::: GIVEN DATA

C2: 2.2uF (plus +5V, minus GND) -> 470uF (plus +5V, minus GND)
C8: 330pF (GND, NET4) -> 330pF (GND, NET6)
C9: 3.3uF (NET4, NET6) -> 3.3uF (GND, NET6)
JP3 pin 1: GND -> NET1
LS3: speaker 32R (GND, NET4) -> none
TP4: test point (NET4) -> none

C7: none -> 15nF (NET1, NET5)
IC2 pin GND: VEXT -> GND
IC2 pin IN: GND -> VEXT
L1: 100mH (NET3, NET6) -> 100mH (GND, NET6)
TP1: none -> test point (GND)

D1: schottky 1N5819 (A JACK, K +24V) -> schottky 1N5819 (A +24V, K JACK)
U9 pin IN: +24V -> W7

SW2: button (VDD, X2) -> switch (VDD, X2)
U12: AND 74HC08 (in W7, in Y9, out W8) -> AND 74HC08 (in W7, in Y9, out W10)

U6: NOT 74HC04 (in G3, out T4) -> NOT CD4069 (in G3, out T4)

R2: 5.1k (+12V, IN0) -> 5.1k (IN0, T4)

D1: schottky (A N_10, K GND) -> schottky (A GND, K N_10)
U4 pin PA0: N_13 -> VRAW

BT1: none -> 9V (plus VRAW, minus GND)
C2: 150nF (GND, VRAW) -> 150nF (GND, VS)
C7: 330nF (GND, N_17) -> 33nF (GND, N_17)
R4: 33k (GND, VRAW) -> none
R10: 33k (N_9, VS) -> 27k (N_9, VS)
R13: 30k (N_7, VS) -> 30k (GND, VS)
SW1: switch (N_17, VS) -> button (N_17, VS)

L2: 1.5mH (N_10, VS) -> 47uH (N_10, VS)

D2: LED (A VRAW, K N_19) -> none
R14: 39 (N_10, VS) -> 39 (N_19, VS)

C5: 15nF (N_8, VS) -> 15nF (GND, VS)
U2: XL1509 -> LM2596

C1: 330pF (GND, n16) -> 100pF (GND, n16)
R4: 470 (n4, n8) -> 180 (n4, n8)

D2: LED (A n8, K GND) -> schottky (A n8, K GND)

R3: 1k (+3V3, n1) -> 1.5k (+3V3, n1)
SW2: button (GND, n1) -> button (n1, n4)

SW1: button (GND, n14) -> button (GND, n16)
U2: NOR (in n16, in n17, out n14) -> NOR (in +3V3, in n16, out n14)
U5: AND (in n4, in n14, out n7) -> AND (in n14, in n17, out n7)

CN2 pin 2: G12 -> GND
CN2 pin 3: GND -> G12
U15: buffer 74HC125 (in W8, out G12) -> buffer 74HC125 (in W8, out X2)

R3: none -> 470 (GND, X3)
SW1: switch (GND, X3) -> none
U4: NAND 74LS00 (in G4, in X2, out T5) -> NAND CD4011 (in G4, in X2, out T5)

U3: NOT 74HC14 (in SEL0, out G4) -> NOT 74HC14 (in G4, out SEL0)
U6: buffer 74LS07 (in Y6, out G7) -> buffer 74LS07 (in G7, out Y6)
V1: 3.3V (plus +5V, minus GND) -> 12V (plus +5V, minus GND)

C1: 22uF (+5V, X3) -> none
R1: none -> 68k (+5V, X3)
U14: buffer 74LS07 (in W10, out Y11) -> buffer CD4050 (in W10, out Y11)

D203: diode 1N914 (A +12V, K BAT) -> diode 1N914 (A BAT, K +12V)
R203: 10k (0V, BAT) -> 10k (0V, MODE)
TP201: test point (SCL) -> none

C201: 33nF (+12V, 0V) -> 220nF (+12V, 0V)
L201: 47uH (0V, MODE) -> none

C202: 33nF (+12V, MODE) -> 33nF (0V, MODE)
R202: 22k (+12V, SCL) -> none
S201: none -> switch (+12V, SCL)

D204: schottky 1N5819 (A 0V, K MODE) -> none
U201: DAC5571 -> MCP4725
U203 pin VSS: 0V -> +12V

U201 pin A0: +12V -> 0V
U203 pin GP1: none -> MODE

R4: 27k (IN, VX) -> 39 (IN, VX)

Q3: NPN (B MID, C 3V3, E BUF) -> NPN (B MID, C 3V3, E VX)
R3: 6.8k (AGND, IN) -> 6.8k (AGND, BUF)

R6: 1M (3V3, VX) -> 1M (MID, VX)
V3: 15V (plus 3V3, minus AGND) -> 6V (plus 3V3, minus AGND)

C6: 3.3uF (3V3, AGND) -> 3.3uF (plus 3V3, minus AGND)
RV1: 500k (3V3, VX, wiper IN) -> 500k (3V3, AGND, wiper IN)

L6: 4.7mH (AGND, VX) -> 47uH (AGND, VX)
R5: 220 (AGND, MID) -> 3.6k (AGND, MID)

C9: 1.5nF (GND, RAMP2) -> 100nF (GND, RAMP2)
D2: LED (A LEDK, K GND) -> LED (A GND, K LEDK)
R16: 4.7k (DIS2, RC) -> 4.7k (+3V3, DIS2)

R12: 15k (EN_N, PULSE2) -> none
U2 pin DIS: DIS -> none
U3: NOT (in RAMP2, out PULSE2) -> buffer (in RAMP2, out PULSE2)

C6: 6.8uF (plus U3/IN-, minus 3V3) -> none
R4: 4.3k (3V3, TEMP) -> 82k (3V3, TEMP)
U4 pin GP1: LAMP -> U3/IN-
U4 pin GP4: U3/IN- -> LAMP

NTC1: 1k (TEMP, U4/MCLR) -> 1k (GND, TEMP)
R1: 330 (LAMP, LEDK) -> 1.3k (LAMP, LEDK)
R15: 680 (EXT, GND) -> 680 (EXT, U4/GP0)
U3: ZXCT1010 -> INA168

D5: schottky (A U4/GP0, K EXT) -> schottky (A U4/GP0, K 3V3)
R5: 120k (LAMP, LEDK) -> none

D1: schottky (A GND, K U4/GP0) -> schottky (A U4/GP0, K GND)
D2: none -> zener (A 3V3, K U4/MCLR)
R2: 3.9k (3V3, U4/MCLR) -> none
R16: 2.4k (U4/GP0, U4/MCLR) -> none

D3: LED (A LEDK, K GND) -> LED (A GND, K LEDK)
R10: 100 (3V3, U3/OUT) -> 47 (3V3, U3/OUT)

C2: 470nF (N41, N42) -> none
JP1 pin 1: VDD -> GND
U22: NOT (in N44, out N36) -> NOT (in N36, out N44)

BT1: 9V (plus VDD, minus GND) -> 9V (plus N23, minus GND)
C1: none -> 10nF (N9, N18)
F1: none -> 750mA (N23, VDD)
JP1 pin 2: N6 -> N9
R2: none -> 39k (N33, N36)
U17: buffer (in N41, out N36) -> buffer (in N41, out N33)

::::::

**TASK**
The records above should be restated word for word, please.

**ANSWER SECTION**
C2: 2.2uF (plus +5V, minus GND) -> 470uF (plus +5V, minus GND)
C8: 330pF (GND, NET4) -> 330pF (GND, NET6)
C9: 3.3uF (NET4, NET6) -> 3.3uF (GND, NET6)
JP3 pin 1: GND -> NET1
LS3: speaker 32R (GND, NET4) -> none
TP4: test point (NET4) -> none

C7: none -> 15nF (NET1, NET5)
IC2 pin GND: VEXT -> GND
IC2 pin IN: GND -> VEXT
L1: 100mH (NET3, NET6) -> 100mH (GND, NET6)
TP1: none -> test point (GND)

D1: schottky 1N5819 (A JACK, K +24V) -> schottky 1N5819 (A +24V, K JACK)
U9 pin IN: +24V -> W7

SW2: button (VDD, X2) -> switch (VDD, X2)
U12: AND 74HC08 (in W7, in Y9, out W8) -> AND 74HC08 (in W7, in Y9, out W10)

U6: NOT 74HC04 (in G3, out T4) -> NOT CD4069 (in G3, out T4)

R2: 5.1k (+12V, IN0) -> 5.1k (IN0, T4)

D1: schottky (A N_10, K GND) -> schottky (A GND, K N_10)
U4 pin PA0: N_13 -> VRAW

BT1: none -> 9V (plus VRAW, minus GND)
C2: 150nF (GND, VRAW) -> 150nF (GND, VS)
C7: 330nF (GND, N_17) -> 33nF (GND, N_17)
R4: 33k (GND, VRAW) -> none
R10: 33k (N_9, VS) -> 27k (N_9, VS)
R13: 30k (N_7, VS) -> 30k (GND, VS)
SW1: switch (N_17, VS) -> button (N_17, VS)

L2: 1.5mH (N_10, VS) -> 47uH (N_10, VS)

D2: LED (A VRAW, K N_19) -> none
R14: 39 (N_10, VS) -> 39 (N_19, VS)

C5: 15nF (N_8, VS) -> 15nF (GND, VS)
U2: XL1509 -> LM2596

C1: 330pF (GND, n16) -> 100pF (GND, n16)
R4: 470 (n4, n8) -> 180 (n4, n8)

D2: LED (A n8, K GND) -> schottky (A n8, K GND)

R3: 1k (+3V3, n1) -> 1.5k (+3V3, n1)
SW2: button (GND, n1) -> button (n1, n4)

SW1: button (GND, n14) -> button (GND, n16)
U2: NOR (in n16, in n17, out n14) -> NOR (in +3V3, in n16, out n14)
U5: AND (in n4, in n14, out n7) -> AND (in n14, in n17, out n7)

CN2 pin 2: G12 -> GND
CN2 pin 3: GND -> G12
U15: buffer 74HC125 (in W8, out G12) -> buffer 74HC125 (in W8, out X2)

R3: none -> 470 (GND, X3)
SW1: switch (GND, X3) -> none
U4: NAND 74LS00 (in G4, in X2, out T5) -> NAND CD4011 (in G4, in X2, out T5)

U3: NOT 74HC14 (in SEL0, out G4) -> NOT 74HC14 (in G4, out SEL0)
U6: buffer 74LS07 (in Y6, out G7) -> buffer 74LS07 (in G7, out Y6)
V1: 3.3V (plus +5V, minus GND) -> 12V (plus +5V, minus GND)

C1: 22uF (+5V, X3) -> none
R1: none -> 68k (+5V, X3)
U14: buffer 74LS07 (in W10, out Y11) -> buffer CD4050 (in W10, out Y11)

D203: diode 1N914 (A +12V, K BAT) -> diode 1N914 (A BAT, K +12V)
R203: 10k (0V, BAT) -> 10k (0V, MODE)
TP201: test point (SCL) -> none

C201: 33nF (+12V, 0V) -> 220nF (+12V, 0V)
L201: 47uH (0V, MODE) -> none

C202: 33nF (+12V, MODE) -> 33nF (0V, MODE)
R202: 22k (+12V, SCL) -> none
S201: none -> switch (+12V, SCL)

D204: schottky 1N5819 (A 0V, K MODE) -> none
U201: DAC5571 -> MCP4725
U203 pin VSS: 0V -> +12V

U201 pin A0: +12V -> 0V
U203 pin GP1: none -> MODE

R4: 27k (IN, VX) -> 39 (IN, VX)

Q3: NPN (B MID, C 3V3, E BUF) -> NPN (B MID, C 3V3, E VX)
R3: 6.8k (AGND, IN) -> 6.8k (AGND, BUF)

R6: 1M (3V3, VX) -> 1M (MID, VX)
V3: 15V (plus 3V3, minus AGND) -> 6V (plus 3V3, minus AGND)

C6: 3.3uF (3V3, AGND) -> 3.3uF (plus 3V3, minus AGND)
RV1: 500k (3V3, VX, wiper IN) -> 500k (3V3, AGND, wiper IN)

L6: 4.7mH (AGND, VX) -> 47uH (AGND, VX)
R5: 220 (AGND, MID) -> 3.6k (AGND, MID)

C9: 1.5nF (GND, RAMP2) -> 100nF (GND, RAMP2)
D2: LED (A LEDK, K GND) -> LED (A GND, K LEDK)
R16: 4.7k (DIS2, RC) -> 4.7k (+3V3, DIS2)

R12: 15k (EN_N, PULSE2) -> none
U2 pin DIS: DIS -> none
U3: NOT (in RAMP2, out PULSE2) -> buffer (in RAMP2, out PULSE2)

C6: 6.8uF (plus U3/IN-, minus 3V3) -> none
R4: 4.3k (3V3, TEMP) -> 82k (3V3, TEMP)
U4 pin GP1: LAMP -> U3/IN-
U4 pin GP4: U3/IN- -> LAMP

NTC1: 1k (TEMP, U4/MCLR) -> 1k (GND, TEMP)
R1: 330 (LAMP, LEDK) -> 1.3k (LAMP, LEDK)
R15: 680 (EXT, GND) -> 680 (EXT, U4/GP0)
U3: ZXCT1010 -> INA168

D5: schottky (A U4/GP0, K EXT) -> schottky (A U4/GP0, K 3V3)
R5: 120k (LAMP, LEDK) -> none

D1: schottky (A GND, K U4/GP0) -> schottky (A U4/GP0, K GND)
D2: none -> zener (A 3V3, K U4/MCLR)
R2: 3.9k (3V3, U4/MCLR) -> none
R16: 2.4k (U4/GP0, U4/MCLR) -> none

D3: LED (A LEDK, K GND) -> LED (A GND, K LEDK)
R10: 100 (3V3, U3/OUT) -> 47 (3V3, U3/OUT)

C2: 470nF (N41, N42) -> none
JP1 pin 1: VDD -> GND
U22: NOT (in N44, out N36) -> NOT (in N36, out N44)

BT1: 9V (plus VDD, minus GND) -> 9V (plus N23, minus GND)
C1: none -> 10nF (N9, N18)
F1: none -> 750mA (N23, VDD)
JP1 pin 2: N6 -> N9
R2: none -> 39k (N33, N36)
U17: buffer (in N41, out N36) -> buffer (in N41, out N33)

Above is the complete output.